Exercise: The expected output is a verbatim reprint of the lines from the beginning of the data that follows through the line that contains "C5: 22pF (GND, IC7/XIN)".

Given records:

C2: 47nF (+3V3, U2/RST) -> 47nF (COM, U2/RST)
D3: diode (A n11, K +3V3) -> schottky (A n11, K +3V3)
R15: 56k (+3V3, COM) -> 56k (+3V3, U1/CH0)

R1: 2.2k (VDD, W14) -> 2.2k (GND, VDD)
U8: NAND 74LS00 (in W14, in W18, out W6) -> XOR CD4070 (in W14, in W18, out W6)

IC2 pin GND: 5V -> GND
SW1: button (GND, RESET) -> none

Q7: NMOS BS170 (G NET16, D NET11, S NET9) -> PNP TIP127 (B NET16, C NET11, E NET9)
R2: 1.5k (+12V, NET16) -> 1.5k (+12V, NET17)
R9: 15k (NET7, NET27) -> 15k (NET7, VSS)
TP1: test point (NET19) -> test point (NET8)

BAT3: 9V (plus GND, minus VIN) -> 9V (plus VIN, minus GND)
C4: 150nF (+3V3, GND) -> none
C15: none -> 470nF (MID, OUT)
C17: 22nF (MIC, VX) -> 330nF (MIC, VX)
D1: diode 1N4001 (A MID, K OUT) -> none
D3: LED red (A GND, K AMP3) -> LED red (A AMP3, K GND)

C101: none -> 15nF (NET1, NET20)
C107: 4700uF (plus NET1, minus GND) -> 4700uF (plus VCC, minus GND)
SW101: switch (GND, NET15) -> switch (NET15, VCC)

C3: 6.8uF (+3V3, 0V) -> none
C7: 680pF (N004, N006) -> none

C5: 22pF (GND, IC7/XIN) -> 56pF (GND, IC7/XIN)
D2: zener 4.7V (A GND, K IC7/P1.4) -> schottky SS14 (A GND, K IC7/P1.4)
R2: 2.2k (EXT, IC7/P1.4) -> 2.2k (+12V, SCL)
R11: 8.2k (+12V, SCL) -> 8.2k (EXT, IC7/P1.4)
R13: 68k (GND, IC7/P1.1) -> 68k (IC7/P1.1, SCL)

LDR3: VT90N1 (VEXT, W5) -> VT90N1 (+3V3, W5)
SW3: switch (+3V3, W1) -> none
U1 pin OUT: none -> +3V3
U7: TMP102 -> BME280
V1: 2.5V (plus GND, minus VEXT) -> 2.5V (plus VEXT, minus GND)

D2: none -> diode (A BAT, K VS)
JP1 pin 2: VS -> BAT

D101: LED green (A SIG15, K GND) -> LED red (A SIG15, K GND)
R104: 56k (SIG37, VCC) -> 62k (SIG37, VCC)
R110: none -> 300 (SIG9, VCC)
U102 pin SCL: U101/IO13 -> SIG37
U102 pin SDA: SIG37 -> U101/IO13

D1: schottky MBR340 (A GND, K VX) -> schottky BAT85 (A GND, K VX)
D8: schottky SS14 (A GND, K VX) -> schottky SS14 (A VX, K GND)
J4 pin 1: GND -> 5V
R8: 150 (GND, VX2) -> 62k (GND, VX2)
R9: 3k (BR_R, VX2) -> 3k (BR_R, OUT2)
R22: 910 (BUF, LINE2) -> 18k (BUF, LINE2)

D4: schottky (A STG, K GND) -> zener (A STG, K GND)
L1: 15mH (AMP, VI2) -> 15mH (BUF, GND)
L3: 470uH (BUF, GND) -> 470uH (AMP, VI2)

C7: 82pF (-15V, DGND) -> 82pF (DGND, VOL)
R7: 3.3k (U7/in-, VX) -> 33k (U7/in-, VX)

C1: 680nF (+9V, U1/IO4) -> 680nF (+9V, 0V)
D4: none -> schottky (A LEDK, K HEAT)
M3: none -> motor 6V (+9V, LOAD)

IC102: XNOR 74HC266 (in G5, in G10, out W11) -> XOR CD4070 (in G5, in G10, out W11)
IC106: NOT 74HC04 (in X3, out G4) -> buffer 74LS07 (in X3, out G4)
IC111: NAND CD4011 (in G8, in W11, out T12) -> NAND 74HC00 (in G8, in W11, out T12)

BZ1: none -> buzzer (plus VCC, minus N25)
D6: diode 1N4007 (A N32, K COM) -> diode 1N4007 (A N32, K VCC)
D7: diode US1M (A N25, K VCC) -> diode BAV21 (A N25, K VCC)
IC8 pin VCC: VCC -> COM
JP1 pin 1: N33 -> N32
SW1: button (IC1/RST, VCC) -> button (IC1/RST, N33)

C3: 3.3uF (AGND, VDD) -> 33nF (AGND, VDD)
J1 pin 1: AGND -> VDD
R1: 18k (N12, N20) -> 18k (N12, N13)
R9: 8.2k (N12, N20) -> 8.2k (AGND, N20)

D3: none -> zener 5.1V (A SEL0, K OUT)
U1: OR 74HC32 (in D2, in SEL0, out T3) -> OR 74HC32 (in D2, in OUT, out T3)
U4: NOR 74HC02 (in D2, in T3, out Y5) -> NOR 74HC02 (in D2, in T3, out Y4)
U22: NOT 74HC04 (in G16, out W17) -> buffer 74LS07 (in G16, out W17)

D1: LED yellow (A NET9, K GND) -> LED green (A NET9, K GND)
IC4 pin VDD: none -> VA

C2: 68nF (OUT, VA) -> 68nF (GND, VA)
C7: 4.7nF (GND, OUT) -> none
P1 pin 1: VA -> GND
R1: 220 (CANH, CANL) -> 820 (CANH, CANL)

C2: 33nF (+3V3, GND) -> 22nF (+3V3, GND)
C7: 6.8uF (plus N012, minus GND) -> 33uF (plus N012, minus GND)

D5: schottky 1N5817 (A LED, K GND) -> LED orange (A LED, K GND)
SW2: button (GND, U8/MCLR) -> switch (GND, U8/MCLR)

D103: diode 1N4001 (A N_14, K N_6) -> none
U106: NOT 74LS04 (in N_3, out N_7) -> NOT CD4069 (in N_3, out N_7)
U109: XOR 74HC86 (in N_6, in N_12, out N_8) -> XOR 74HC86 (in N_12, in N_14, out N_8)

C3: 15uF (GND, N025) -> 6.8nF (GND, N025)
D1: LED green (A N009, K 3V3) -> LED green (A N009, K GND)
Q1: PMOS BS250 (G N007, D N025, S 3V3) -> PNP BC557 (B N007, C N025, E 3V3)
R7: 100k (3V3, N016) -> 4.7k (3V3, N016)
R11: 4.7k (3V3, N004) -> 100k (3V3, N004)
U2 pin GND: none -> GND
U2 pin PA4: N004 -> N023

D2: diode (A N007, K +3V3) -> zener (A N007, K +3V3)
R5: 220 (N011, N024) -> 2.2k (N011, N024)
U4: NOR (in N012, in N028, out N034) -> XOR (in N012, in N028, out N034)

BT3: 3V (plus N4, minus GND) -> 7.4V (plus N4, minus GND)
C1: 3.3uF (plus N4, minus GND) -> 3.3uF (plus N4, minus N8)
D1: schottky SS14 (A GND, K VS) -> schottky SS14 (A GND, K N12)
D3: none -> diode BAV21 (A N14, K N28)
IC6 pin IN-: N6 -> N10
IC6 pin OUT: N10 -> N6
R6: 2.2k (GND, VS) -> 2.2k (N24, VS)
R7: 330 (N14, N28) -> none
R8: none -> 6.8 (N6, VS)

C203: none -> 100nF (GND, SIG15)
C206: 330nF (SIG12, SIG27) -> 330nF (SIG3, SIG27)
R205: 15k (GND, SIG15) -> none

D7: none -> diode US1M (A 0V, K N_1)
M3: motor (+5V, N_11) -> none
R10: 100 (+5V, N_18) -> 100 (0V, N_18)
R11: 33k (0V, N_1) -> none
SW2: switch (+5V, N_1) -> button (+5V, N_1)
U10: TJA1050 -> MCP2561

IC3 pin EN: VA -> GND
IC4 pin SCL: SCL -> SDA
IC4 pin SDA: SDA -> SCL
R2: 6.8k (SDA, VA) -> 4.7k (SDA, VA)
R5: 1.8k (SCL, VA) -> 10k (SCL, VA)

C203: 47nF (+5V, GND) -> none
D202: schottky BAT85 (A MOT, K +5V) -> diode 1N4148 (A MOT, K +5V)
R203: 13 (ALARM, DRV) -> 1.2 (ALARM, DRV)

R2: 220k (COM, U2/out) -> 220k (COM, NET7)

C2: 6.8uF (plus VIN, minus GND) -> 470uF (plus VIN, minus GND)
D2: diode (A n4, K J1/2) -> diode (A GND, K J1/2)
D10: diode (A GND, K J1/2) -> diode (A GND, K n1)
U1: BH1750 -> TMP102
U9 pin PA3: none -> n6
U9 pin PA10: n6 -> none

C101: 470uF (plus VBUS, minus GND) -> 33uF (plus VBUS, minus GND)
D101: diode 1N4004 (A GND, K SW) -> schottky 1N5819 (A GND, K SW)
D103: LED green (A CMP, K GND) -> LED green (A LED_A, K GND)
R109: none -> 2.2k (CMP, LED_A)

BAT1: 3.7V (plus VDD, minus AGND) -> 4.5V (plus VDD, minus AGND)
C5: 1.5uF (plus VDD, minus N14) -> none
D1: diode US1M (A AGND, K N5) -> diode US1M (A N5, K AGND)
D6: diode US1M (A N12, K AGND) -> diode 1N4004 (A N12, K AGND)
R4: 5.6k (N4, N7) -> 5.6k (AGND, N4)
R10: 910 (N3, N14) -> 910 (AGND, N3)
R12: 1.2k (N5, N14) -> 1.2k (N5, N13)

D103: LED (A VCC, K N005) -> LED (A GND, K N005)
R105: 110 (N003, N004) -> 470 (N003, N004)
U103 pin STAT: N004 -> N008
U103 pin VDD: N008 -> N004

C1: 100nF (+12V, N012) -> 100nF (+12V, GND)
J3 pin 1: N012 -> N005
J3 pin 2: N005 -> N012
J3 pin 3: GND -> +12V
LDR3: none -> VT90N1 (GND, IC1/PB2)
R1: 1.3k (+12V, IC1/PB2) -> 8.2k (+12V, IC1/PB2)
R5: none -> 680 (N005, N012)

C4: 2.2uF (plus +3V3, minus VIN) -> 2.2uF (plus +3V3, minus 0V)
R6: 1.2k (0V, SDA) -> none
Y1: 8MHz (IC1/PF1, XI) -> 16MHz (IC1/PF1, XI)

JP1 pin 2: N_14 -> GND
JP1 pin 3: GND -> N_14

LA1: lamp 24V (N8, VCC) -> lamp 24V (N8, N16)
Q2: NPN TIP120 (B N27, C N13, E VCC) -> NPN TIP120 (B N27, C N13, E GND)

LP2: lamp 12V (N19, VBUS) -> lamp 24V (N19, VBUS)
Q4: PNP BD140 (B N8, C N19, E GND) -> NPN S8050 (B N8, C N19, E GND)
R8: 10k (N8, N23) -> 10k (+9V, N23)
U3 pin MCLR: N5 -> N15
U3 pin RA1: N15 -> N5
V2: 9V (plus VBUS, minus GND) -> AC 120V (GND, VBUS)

Result of this task:
C2: 47nF (+3V3, U2/RST) -> 47nF (COM, U2/RST)
D3: diode (A n11, K +3V3) -> schottky (A n11, K +3V3)
R15: 56k (+3V3, COM) -> 56k (+3V3, U1/CH0)

R1: 2.2k (VDD, W14) -> 2.2k (GND, VDD)
U8: NAND 74LS00 (in W14, in W18, out W6) -> XOR CD4070 (in W14, in W18, out W6)

IC2 pin GND: 5V -> GND
SW1: button (GND, RESET) -> none

Q7: NMOS BS170 (G NET16, D NET11, S NET9) -> PNP TIP127 (B NET16, C NET11, E NET9)
R2: 1.5k (+12V, NET16) -> 1.5k (+12V, NET17)
R9: 15k (NET7, NET27) -> 15k (NET7, VSS)
TP1: test point (NET19) -> test point (NET8)

BAT3: 9V (plus GND, minus VIN) -> 9V (plus VIN, minus GND)
C4: 150nF (+3V3, GND) -> none
C15: none -> 470nF (MID, OUT)
C17: 22nF (MIC, VX) -> 330nF (MIC, VX)
D1: diode 1N4001 (A MID, K OUT) -> none
D3: LED red (A GND, K AMP3) -> LED red (A AMP3, K GND)

C101: none -> 15nF (NET1, NET20)
C107: 4700uF (plus NET1, minus GND) -> 4700uF (plus VCC, minus GND)
SW101: switch (GND, NET15) -> switch (NET15, VCC)

C3: 6.8uF (+3V3, 0V) -> none
C7: 680pF (N004, N006) -> none

C5: 22pF (GND, IC7/XIN) -> 56pF (GND, IC7/XIN)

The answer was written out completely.